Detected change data

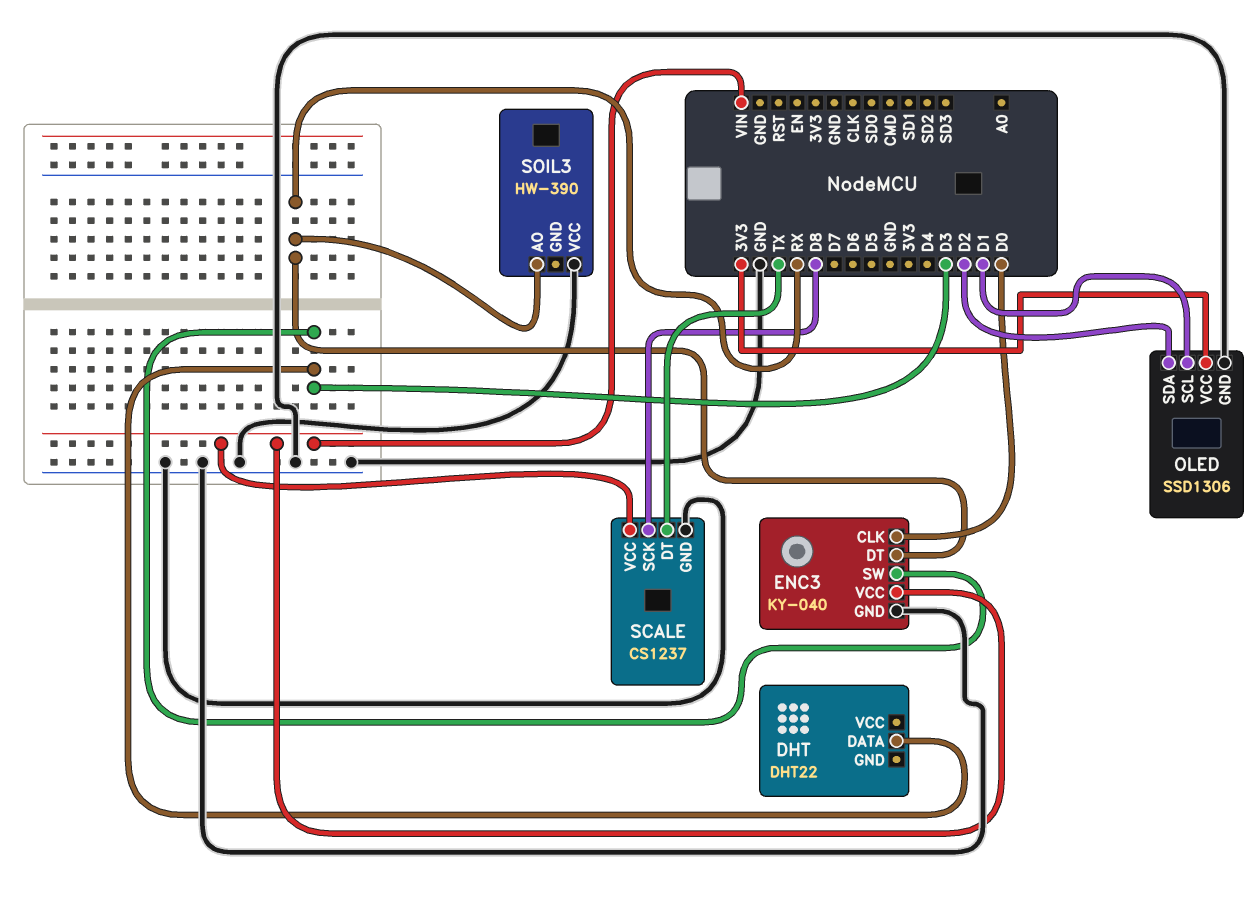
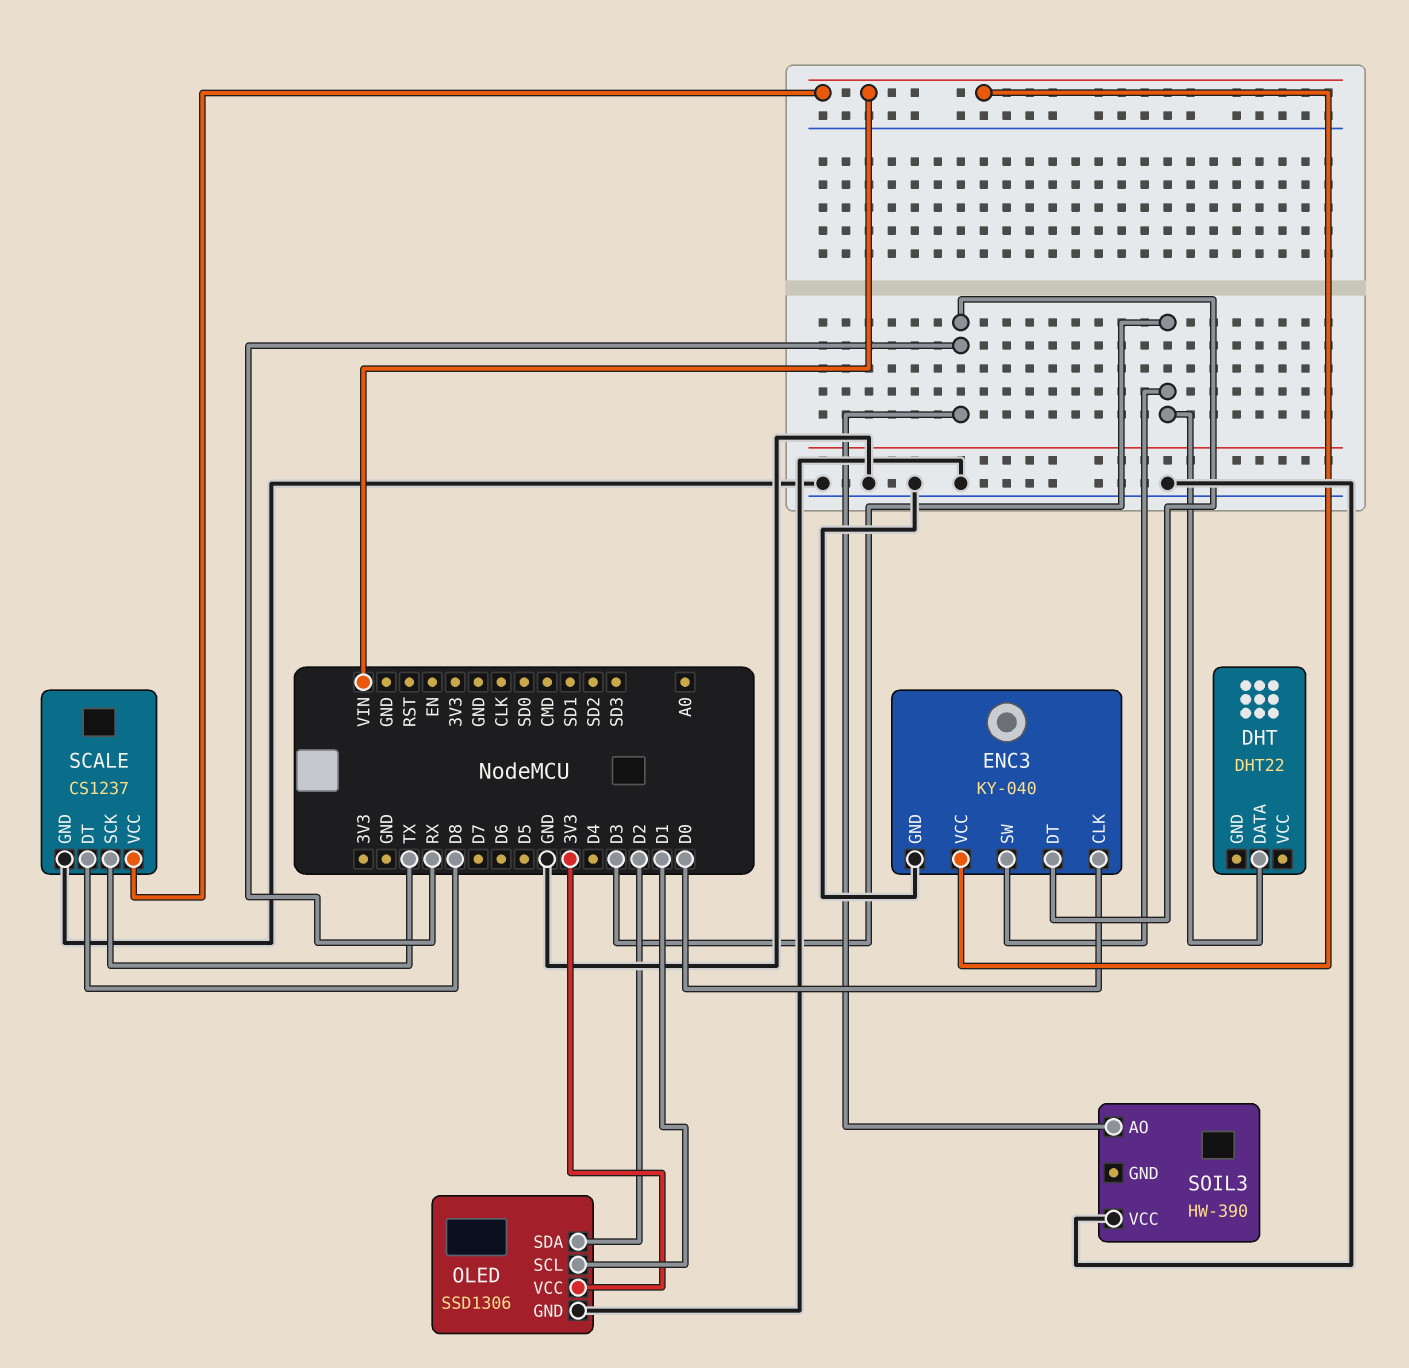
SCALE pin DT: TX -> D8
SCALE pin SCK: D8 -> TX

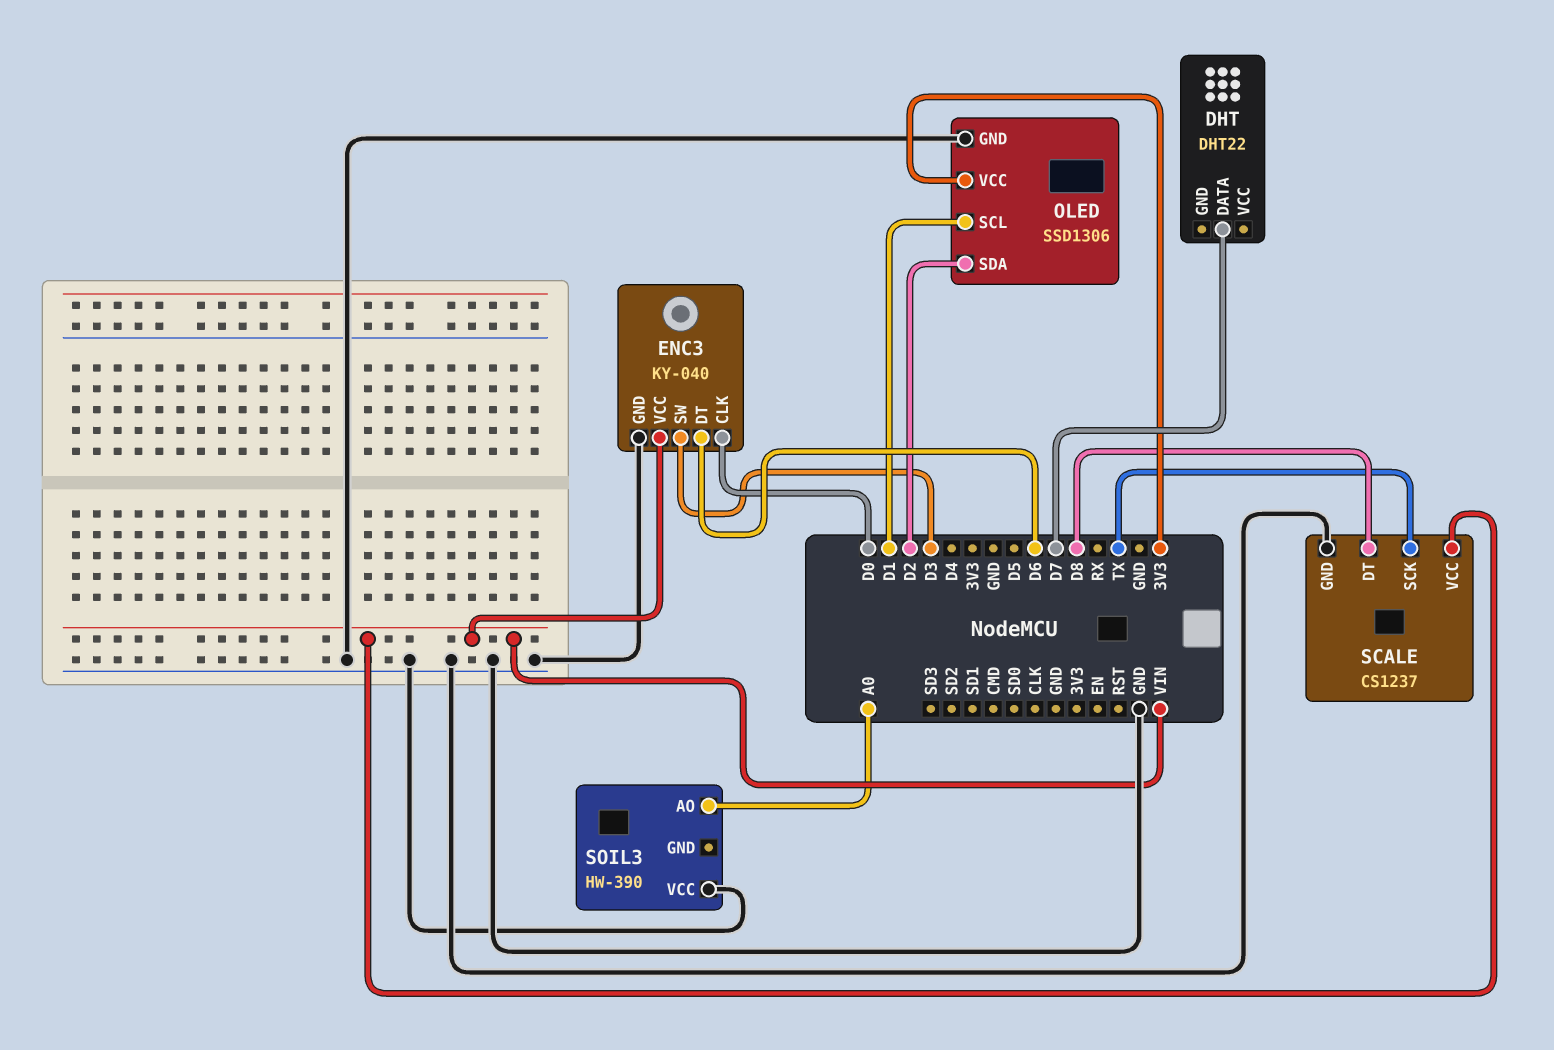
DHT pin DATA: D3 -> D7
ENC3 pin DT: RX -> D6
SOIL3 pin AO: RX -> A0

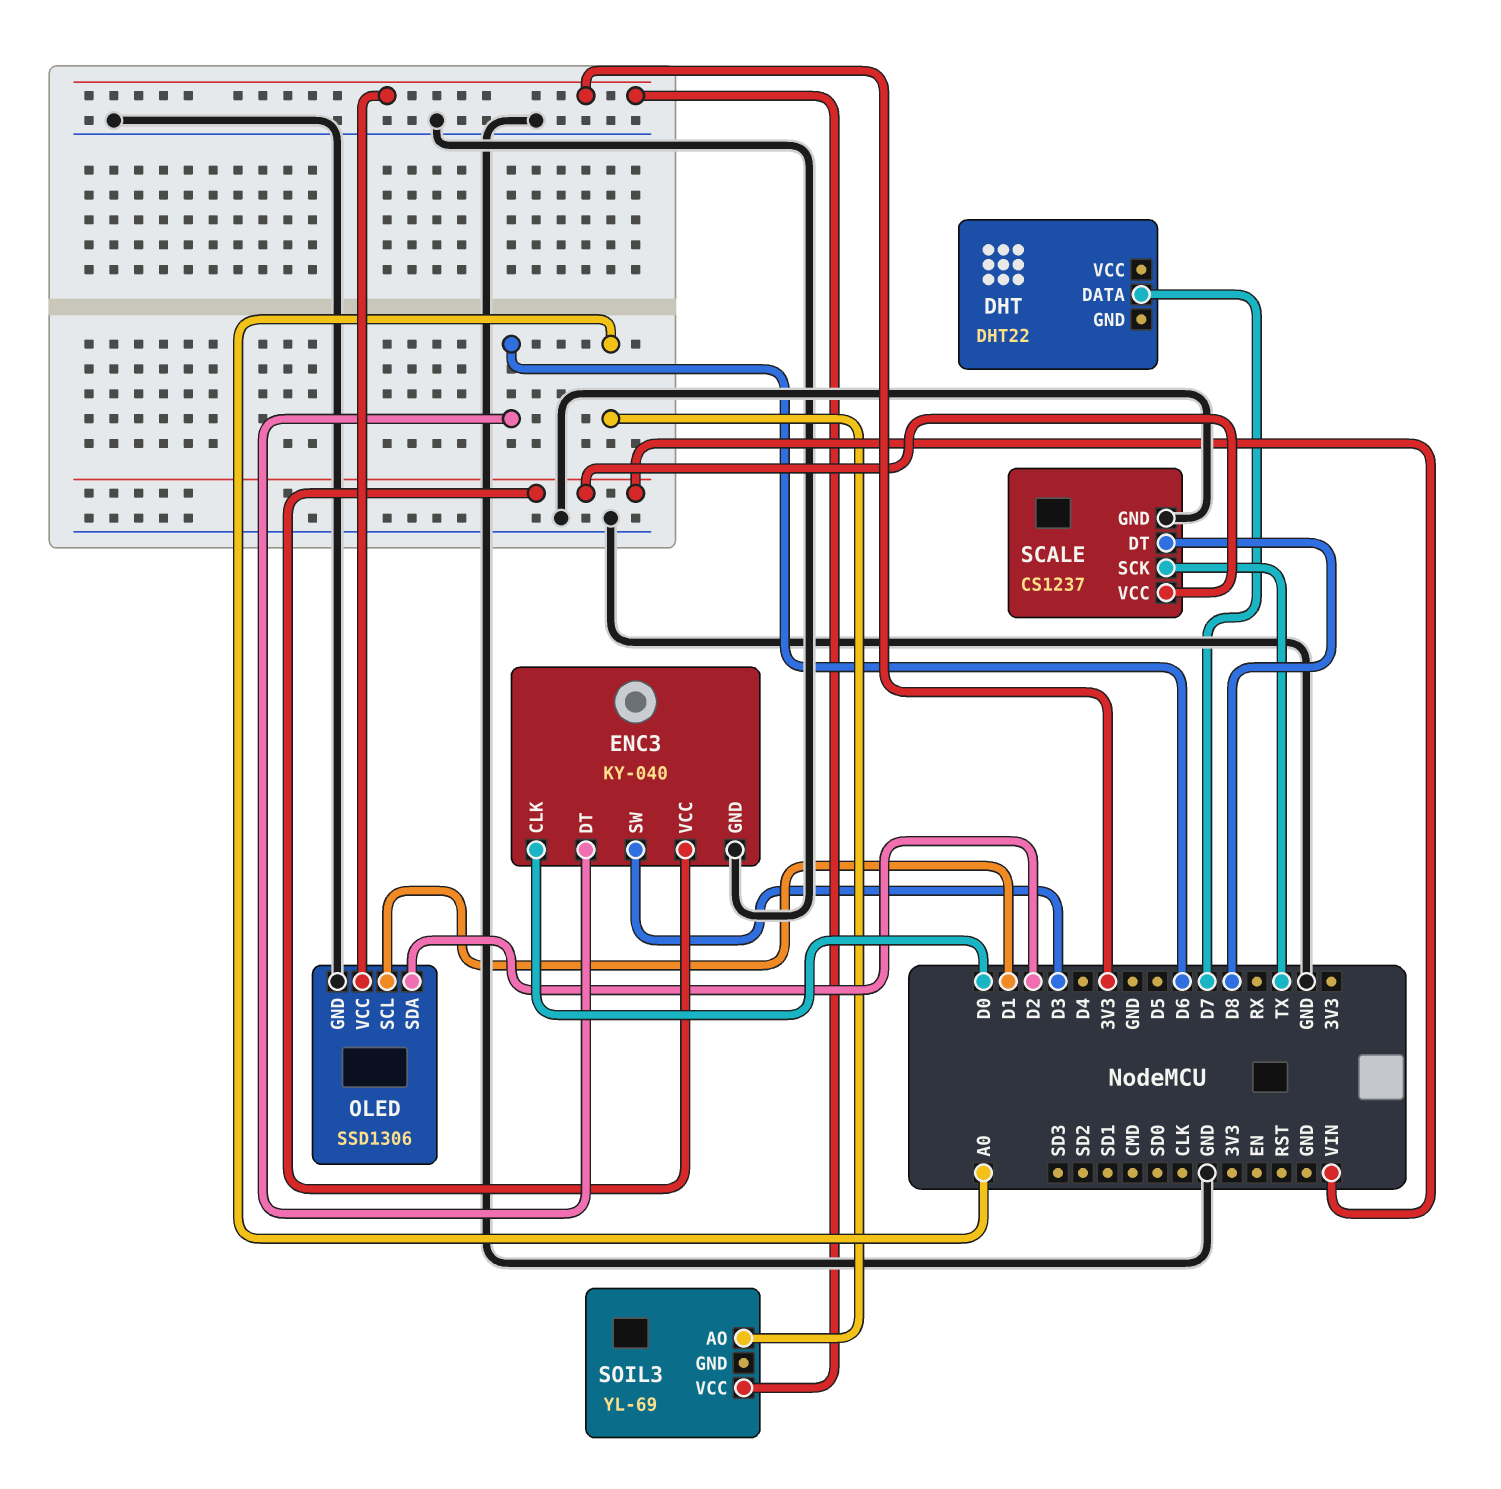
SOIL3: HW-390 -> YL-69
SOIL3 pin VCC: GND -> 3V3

* * *

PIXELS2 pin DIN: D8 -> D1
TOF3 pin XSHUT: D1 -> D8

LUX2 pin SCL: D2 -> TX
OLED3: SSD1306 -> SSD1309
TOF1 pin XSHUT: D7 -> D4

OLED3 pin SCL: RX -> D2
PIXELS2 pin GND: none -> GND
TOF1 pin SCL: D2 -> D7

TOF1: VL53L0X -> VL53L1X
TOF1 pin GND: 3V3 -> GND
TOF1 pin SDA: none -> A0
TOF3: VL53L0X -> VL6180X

• **Exercise requirements**: Tally the lines in the records above that hold the word "XSHUT", and give only that number.

• **Answer box**: 2